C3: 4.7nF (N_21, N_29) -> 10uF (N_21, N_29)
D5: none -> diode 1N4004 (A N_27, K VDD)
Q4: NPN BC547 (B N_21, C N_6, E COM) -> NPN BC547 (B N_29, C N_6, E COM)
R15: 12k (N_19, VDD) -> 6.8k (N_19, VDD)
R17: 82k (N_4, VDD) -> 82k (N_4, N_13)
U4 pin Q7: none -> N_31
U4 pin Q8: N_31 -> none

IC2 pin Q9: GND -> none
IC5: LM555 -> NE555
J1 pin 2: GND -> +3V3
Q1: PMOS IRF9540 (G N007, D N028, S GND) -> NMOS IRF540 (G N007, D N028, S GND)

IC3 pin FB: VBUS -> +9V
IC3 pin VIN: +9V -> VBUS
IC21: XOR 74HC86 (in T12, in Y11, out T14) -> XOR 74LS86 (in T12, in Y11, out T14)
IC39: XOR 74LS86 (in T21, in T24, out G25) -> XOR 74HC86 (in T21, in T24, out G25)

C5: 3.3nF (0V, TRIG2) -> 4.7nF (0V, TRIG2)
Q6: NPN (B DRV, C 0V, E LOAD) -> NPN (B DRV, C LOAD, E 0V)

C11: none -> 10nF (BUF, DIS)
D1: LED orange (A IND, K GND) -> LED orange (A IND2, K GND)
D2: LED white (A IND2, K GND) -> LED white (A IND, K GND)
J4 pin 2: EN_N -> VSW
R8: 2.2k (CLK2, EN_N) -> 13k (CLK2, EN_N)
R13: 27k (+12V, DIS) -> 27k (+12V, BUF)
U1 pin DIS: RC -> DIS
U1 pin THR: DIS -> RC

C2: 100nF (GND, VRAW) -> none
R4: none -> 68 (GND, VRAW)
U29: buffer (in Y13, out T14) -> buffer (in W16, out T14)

### Task prompt:
Print each record again. Nothing may be left out.

### Exercise response:
C3: 4.7nF (N_21, N_29) -> 10uF (N_21, N_29)
D5: none -> diode 1N4004 (A N_27, K VDD)
Q4: NPN BC547 (B N_21, C N_6, E COM) -> NPN BC547 (B N_29, C N_6, E COM)
R15: 12k (N_19, VDD) -> 6.8k (N_19, VDD)
R17: 82k (N_4, VDD) -> 82k (N_4, N_13)
U4 pin Q7: none -> N_31
U4 pin Q8: N_31 -> none

IC2 pin Q9: GND -> none
IC5: LM555 -> NE555
J1 pin 2: GND -> +3V3
Q1: PMOS IRF9540 (G N007, D N028, S GND) -> NMOS IRF540 (G N007, D N028, S GND)

IC3 pin FB: VBUS -> +9V
IC3 pin VIN: +9V -> VBUS
IC21: XOR 74HC86 (in T12, in Y11, out T14) -> XOR 74LS86 (in T12, in Y11, out T14)
IC39: XOR 74LS86 (in T21, in T24, out G25) -> XOR 74HC86 (in T21, in T24, out G25)

C5: 3.3nF (0V, TRIG2) -> 4.7nF (0V, TRIG2)
Q6: NPN (B DRV, C 0V, E LOAD) -> NPN (B DRV, C LOAD, E 0V)

C11: none -> 10nF (BUF, DIS)
D1: LED orange (A IND, K GND) -> LED orange (A IND2, K GND)
D2: LED white (A IND2, K GND) -> LED white (A IND, K GND)
J4 pin 2: EN_N -> VSW
R8: 2.2k (CLK2, EN_N) -> 13k (CLK2, EN_N)
R13: 27k (+12V, DIS) -> 27k (+12V, BUF)
U1 pin DIS: RC -> DIS
U1 pin THR: DIS -> RC

C2: 100nF (GND, VRAW) -> none
R4: none -> 68 (GND, VRAW)
U29: buffer (in Y13, out T14) -> buffer (in W16, out T14)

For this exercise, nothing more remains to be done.